# The problem
Reply with one number: the count of lines in the listing that contain the string "none".

***** Dataset entries

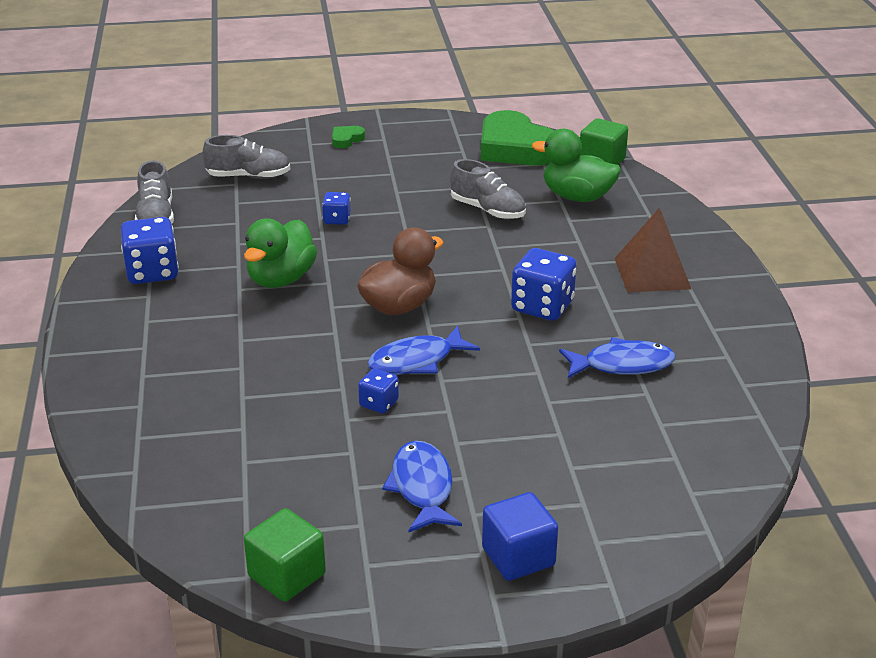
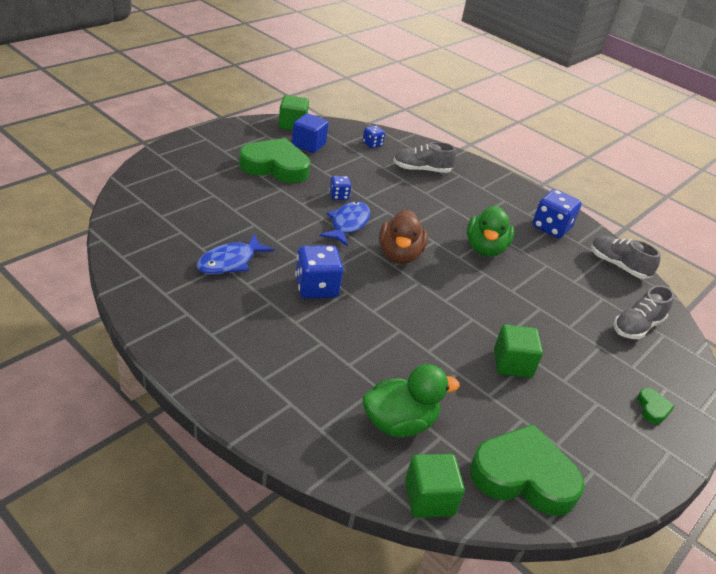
camera: 135 degrees right, 5 degrees up
(281, 279) = (485, 248): green duck -> green duck turned 150 degrees counterclockwise
(337, 219) = (526, 310): blue dice -> blue dice (372, 144)
(421, 194) = (512, 364): none -> green cube
(422, 487) = (275, 166): blue fish -> green heart
(487, 210) = (447, 369): grey shoe -> grey shoe (422, 170)
(518, 557) = (207, 153): blue cube -> blue cube (308, 145)
(652, 273) = (266, 351): brown pyramid -> none

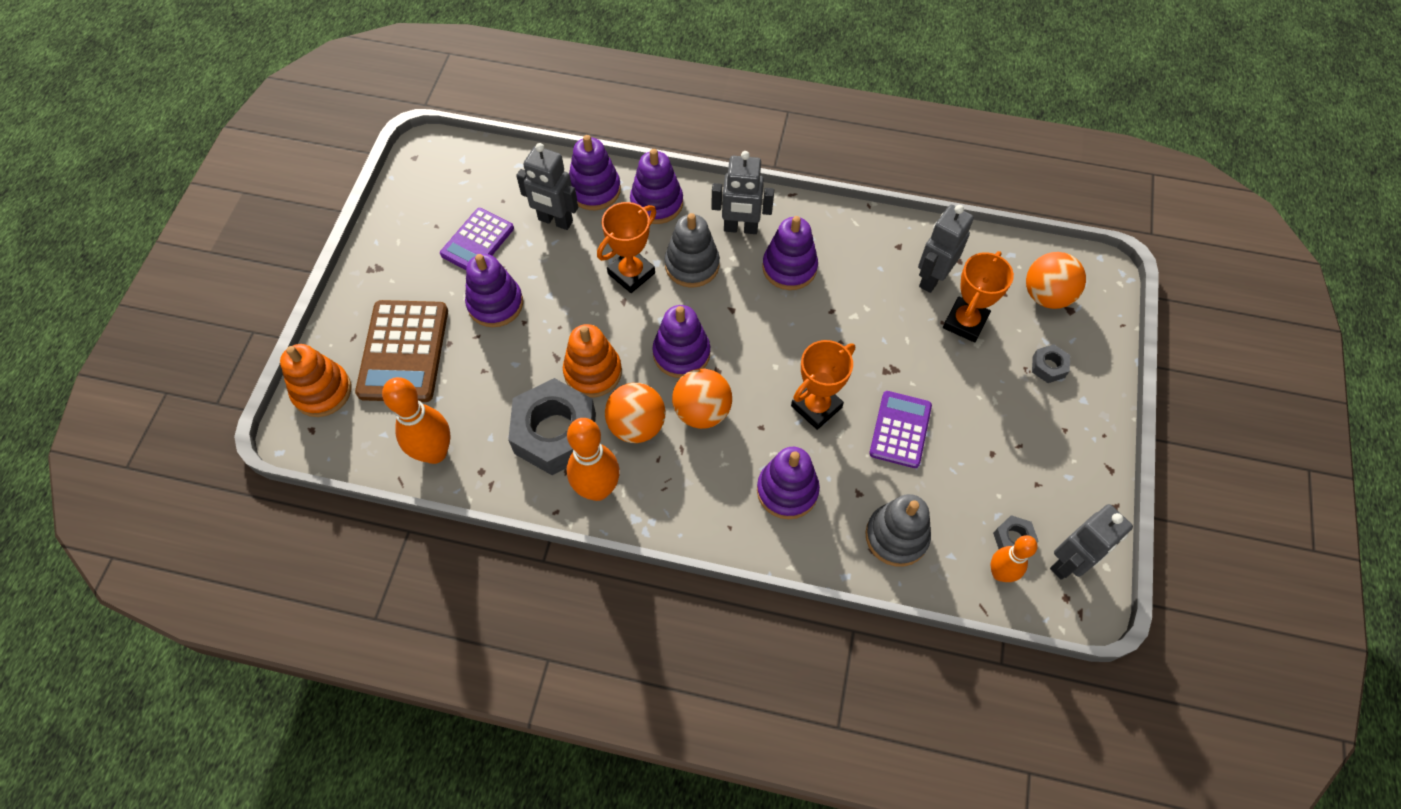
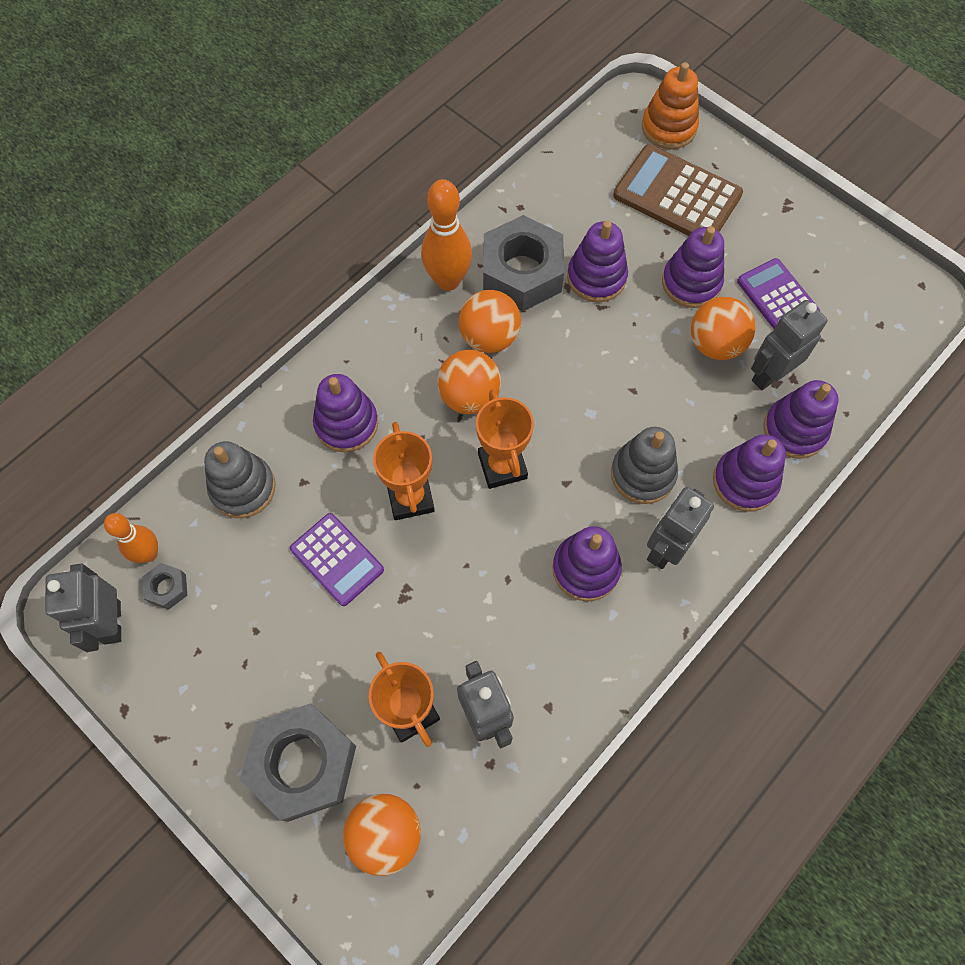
camera: 120 degrees right, 5 degrees up
(435, 452) = (559, 182): orange bowling pin -> none
(547, 264) = (715, 344): none -> orange ball
(593, 372) = (567, 328): orange stacking toy -> none
(631, 273) = (663, 412): orange trophy -> orange trophy (502, 466)
(681, 353) = (542, 411): purple stacking toy -> purple stacking toy (596, 277)
(1048, 367) = (303, 764): grey nut -> grey nut, size x2.32

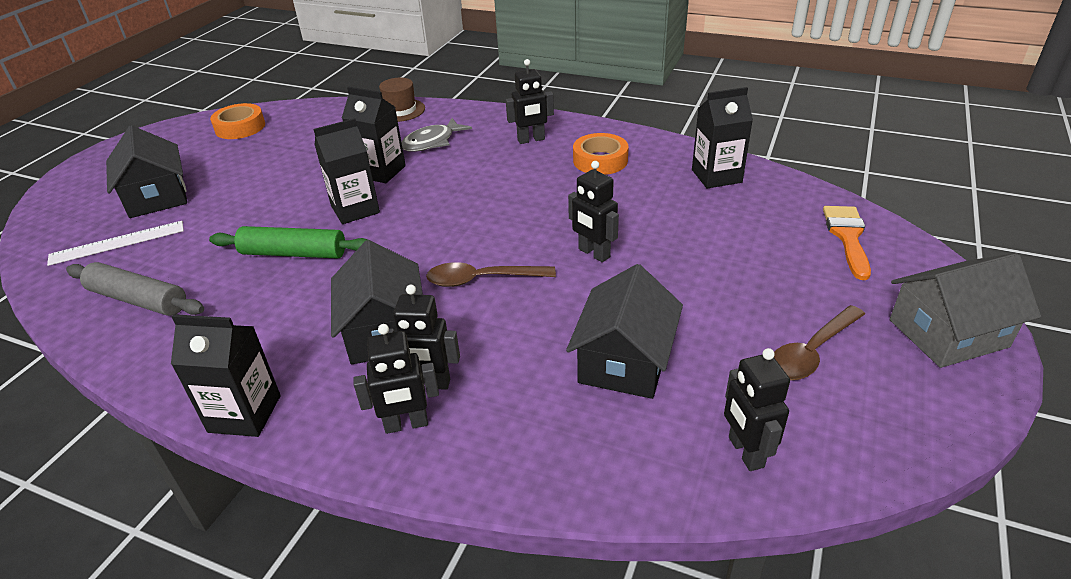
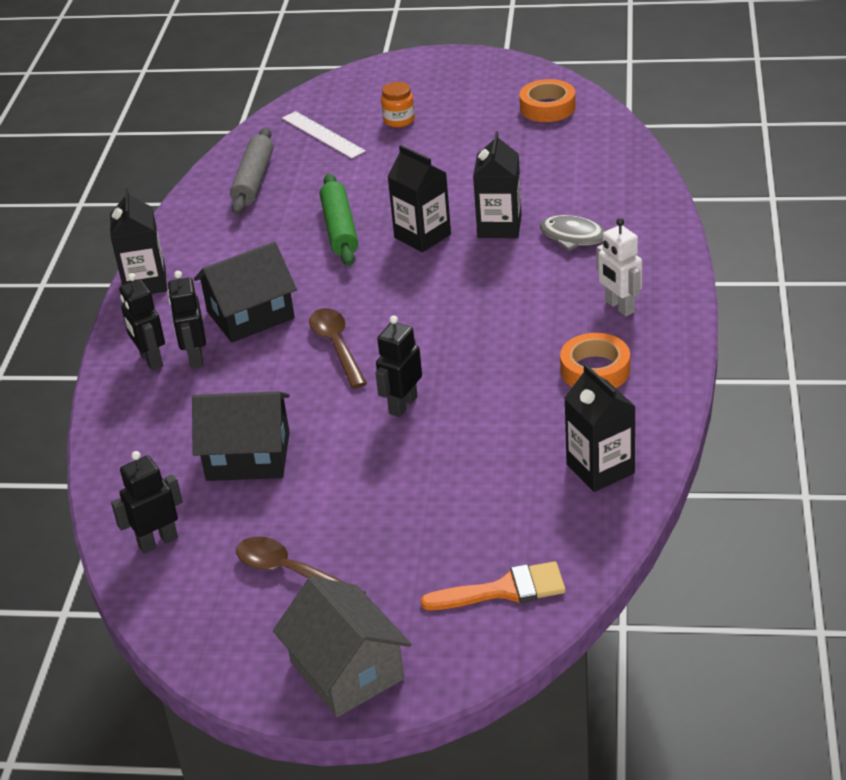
camera: 75 degrees right, 0 degrees up
(157, 196) = (399, 120): black house -> orange jar
(400, 110) = (642, 193): brown hat -> none
(531, 140) = (619, 307): black robot -> white robot

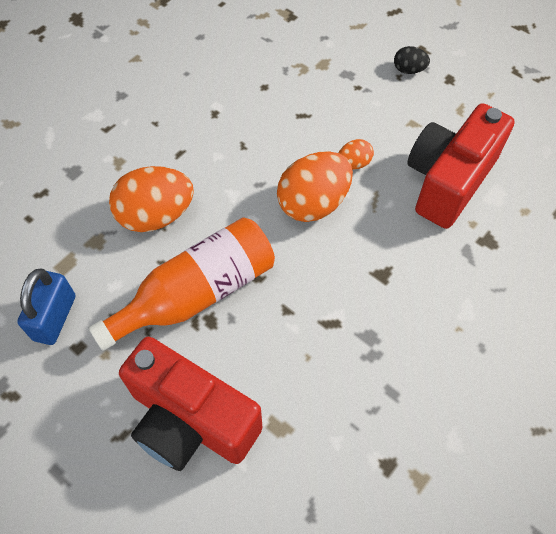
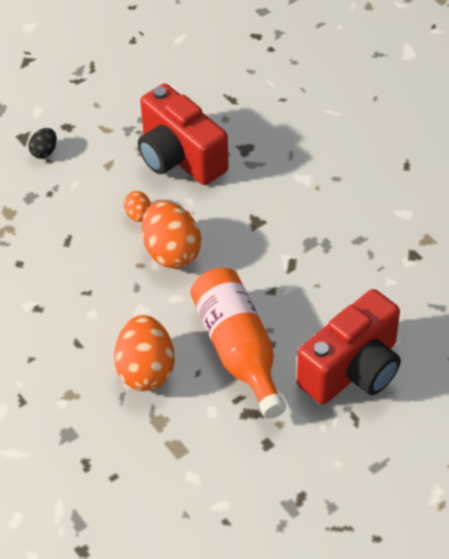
camera: 75 degrees left, 10 degrees down
(55, 318) = (232, 459): blue padlock -> none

**********

# Output of the exercise
7